WHAT YOU SHOULD DO
Look through the listing below and give the number of lines that hold "photo". Say nothing more.

EXERCISE INPUT
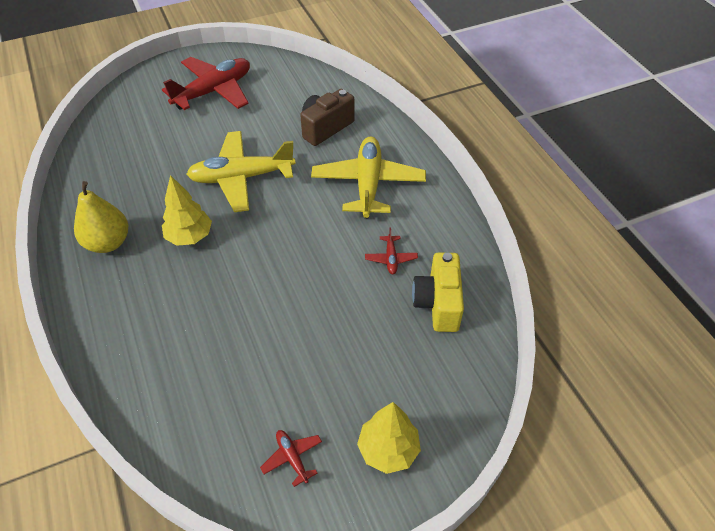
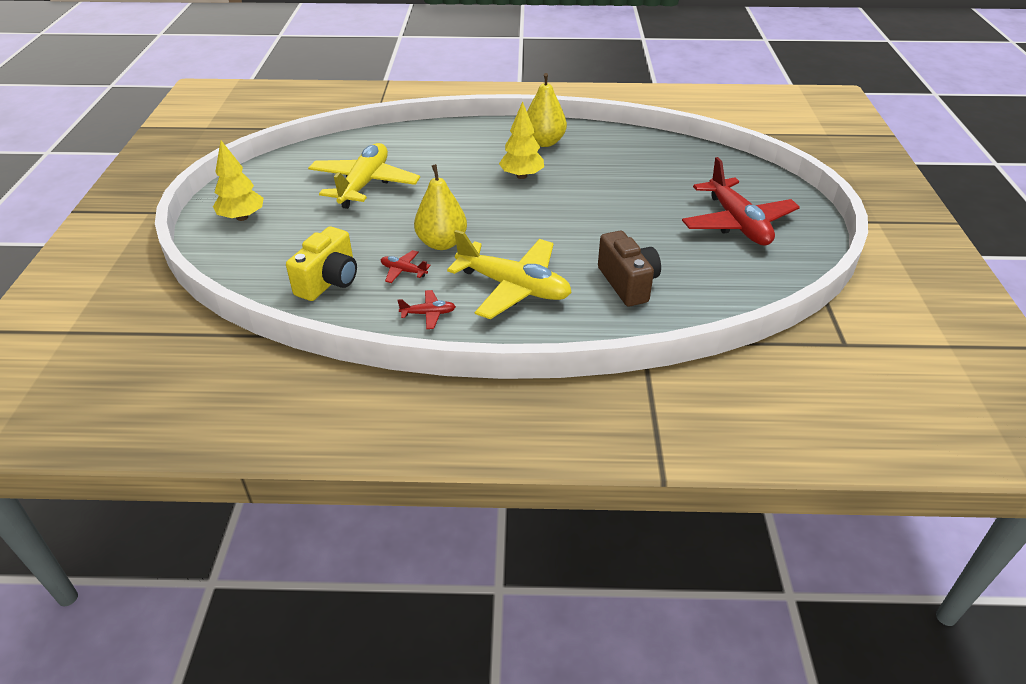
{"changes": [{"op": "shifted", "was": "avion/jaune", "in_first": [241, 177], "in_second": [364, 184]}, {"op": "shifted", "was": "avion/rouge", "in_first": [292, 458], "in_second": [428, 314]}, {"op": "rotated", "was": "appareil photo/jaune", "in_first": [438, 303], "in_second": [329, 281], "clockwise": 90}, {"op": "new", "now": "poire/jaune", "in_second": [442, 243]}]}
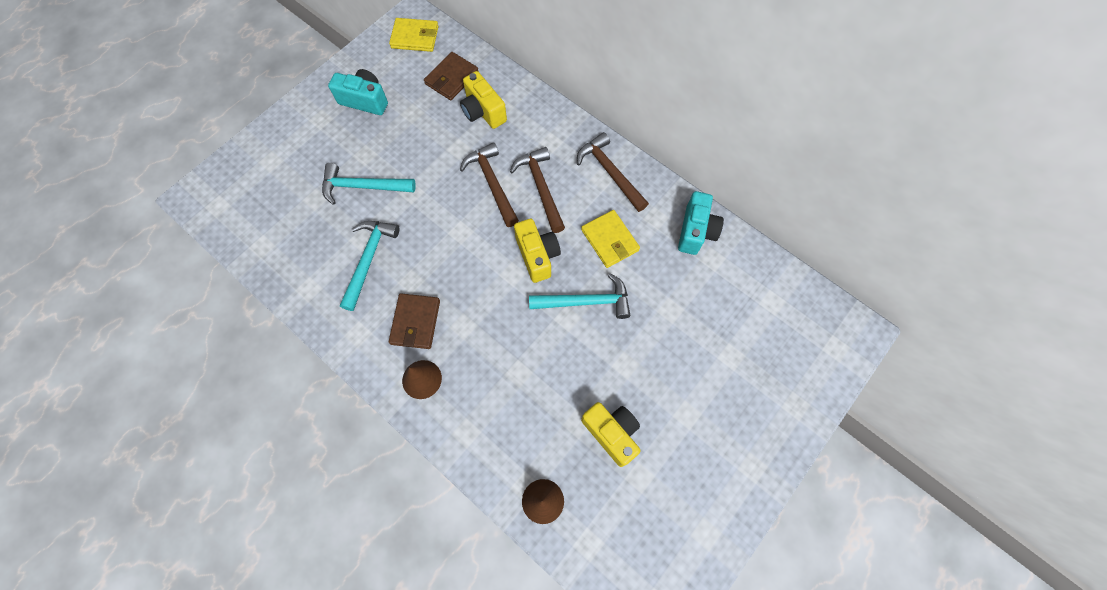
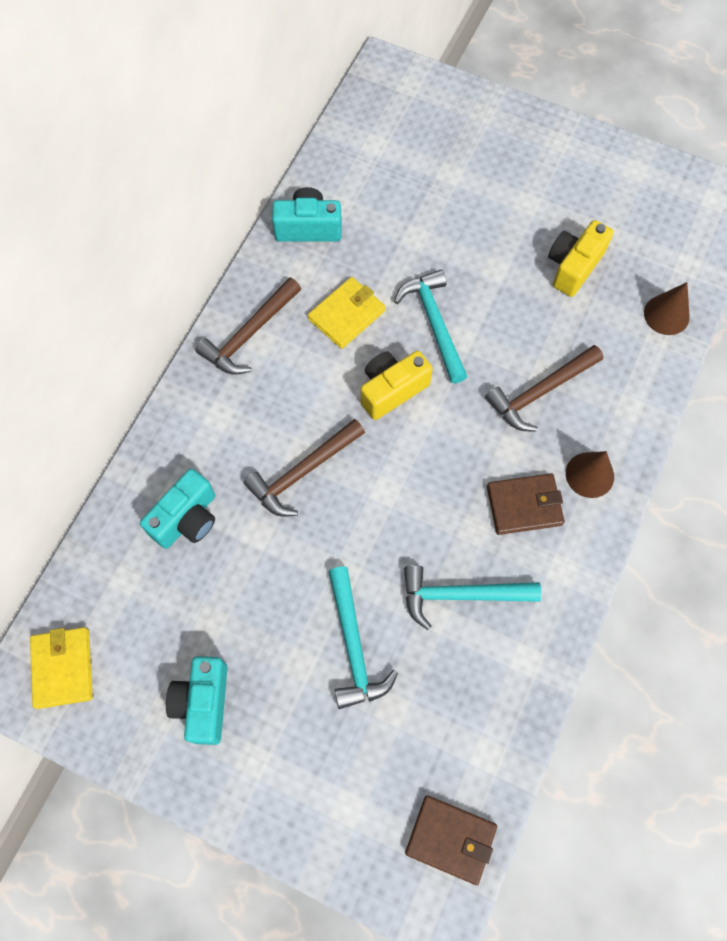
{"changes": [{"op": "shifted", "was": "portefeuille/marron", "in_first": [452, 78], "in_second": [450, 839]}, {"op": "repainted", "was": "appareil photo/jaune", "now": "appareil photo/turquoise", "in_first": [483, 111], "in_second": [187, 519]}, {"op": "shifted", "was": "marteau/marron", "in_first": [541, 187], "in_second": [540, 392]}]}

==

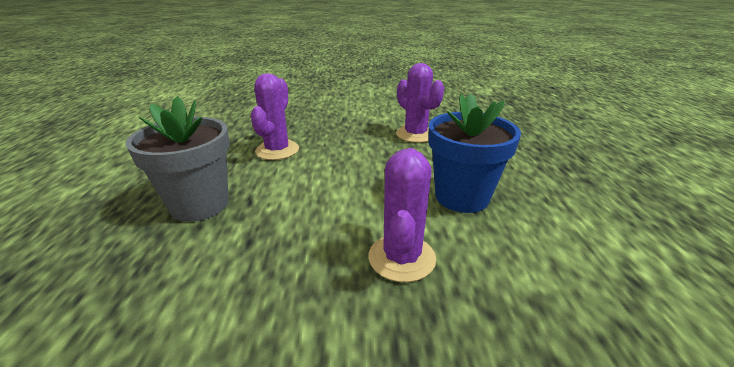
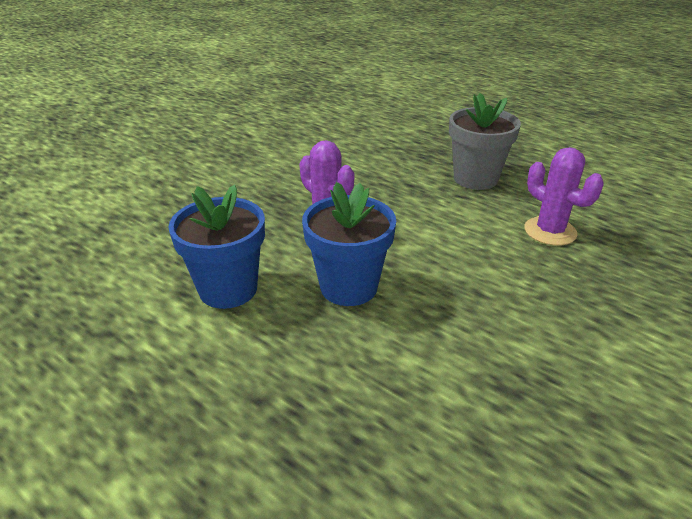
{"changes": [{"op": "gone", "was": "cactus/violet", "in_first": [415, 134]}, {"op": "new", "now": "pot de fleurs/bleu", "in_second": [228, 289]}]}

SOLUTION TO THIS EXERCISE
2